## RECORDS PROVIDED
──────────────────────────────

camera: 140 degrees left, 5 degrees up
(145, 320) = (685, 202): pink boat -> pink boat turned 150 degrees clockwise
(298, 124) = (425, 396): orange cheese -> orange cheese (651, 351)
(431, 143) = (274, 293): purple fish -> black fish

──────────────────────────────

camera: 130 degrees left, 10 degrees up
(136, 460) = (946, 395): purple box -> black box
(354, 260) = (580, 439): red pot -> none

──────────────────────────────

From the entries above, give again exactly the lines running from the line with "camera: 130 degrees left, 10 degrees up" to the line with "(354, 260) = (580, 439): red pot -> none"; include both of those lines.

camera: 130 degrees left, 10 degrees up
(136, 460) = (946, 395): purple box -> black box
(354, 260) = (580, 439): red pot -> none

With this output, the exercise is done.